Problem statement> How many lines within the records include the word "shifted"? Only that number should be given.

Source records
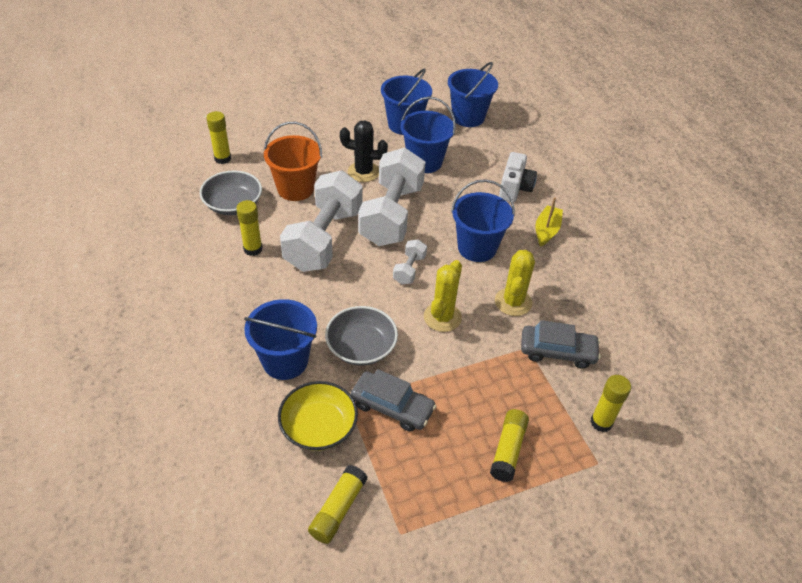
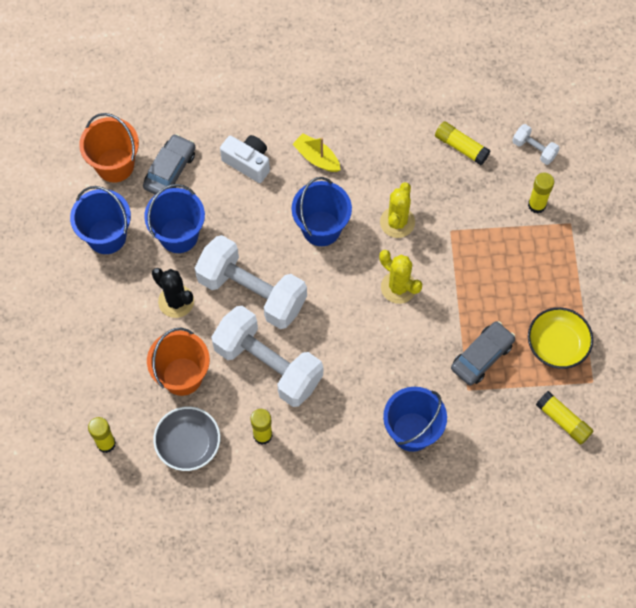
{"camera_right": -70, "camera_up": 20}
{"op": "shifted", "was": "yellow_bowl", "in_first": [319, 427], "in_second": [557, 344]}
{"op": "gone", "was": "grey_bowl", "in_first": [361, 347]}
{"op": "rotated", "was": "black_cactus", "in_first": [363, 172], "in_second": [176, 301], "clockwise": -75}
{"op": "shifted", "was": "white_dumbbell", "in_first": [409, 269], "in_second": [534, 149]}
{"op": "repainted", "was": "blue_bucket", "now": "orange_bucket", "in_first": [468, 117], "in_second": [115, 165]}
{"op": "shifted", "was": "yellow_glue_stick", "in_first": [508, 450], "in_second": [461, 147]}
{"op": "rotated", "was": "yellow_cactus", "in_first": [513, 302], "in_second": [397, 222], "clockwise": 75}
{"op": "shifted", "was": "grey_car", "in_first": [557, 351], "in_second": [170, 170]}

Response> 4